# RECORDS FOR THIS TASK:
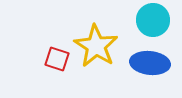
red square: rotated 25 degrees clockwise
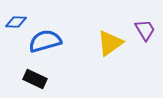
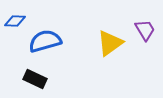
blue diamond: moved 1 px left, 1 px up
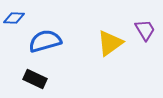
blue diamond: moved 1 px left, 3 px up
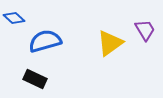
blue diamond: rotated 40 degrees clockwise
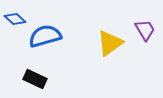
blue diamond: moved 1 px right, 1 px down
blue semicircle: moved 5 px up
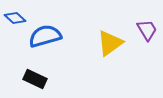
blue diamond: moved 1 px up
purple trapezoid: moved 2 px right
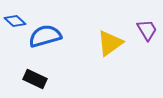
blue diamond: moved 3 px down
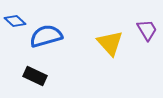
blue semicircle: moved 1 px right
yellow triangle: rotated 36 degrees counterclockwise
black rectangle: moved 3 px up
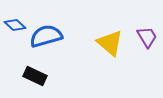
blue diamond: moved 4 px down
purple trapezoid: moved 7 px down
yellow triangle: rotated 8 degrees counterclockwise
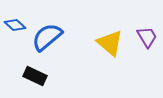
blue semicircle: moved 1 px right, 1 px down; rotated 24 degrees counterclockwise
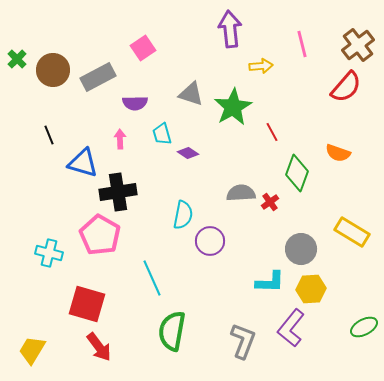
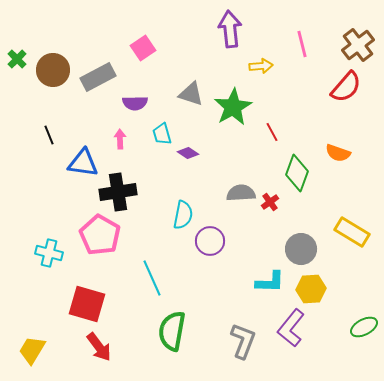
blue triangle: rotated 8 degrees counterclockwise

# STATED GOAL:
Please edit the data starting at the line that contains "blue diamond: moved 3 px down" and ending at the last line of the data, replacing "yellow triangle" with "orange triangle" and changing nothing else. Give back only those lines, leaving out the picture lines.

# TASK SOLUTION:
blue diamond: moved 3 px down
blue semicircle: moved 1 px right
orange triangle: rotated 36 degrees counterclockwise
black rectangle: moved 3 px up
blue diamond: moved 4 px down
purple trapezoid: moved 7 px down
orange triangle: rotated 8 degrees counterclockwise
blue semicircle: moved 1 px right, 1 px down; rotated 24 degrees counterclockwise
blue triangle: rotated 8 degrees counterclockwise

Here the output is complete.